Assignment
Filter the entries, keeping every line with the string "pink".

Exercise material
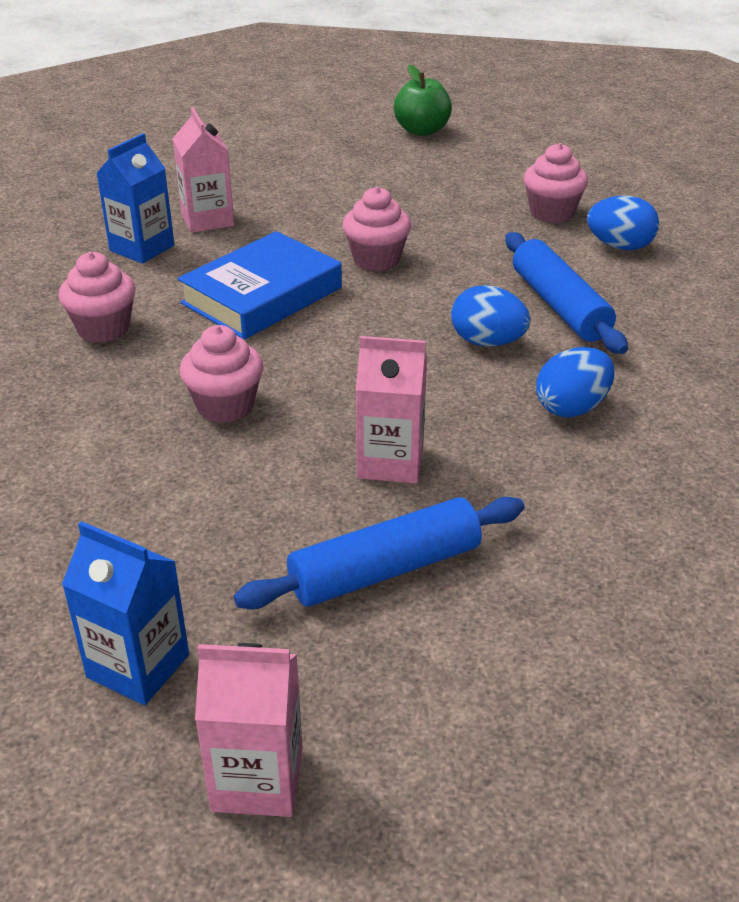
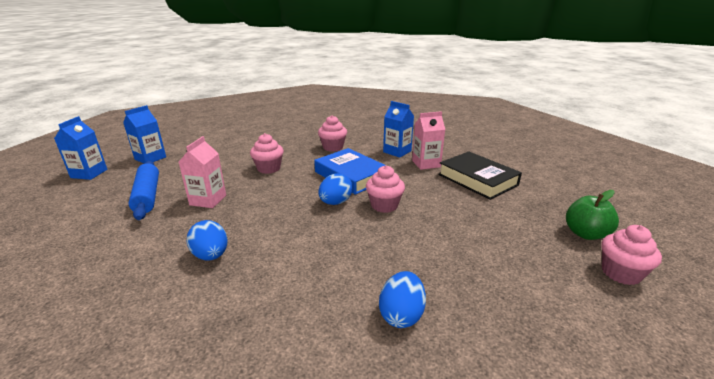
camera: 95 degrees right, 10 degrees down
(257, 779) = (89, 173): pink carton -> blue carton
(275, 179) = (477, 179): none -> black book
(487, 342) = (287, 234): blue egg -> blue egg (335, 202)
(551, 213) = (457, 283): pink cupcake -> pink cupcake (620, 273)
(559, 306) = (318, 267): blue rolling pin -> none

Reply
(257, 779) = (89, 173): pink carton -> blue carton
(551, 213) = (457, 283): pink cupcake -> pink cupcake (620, 273)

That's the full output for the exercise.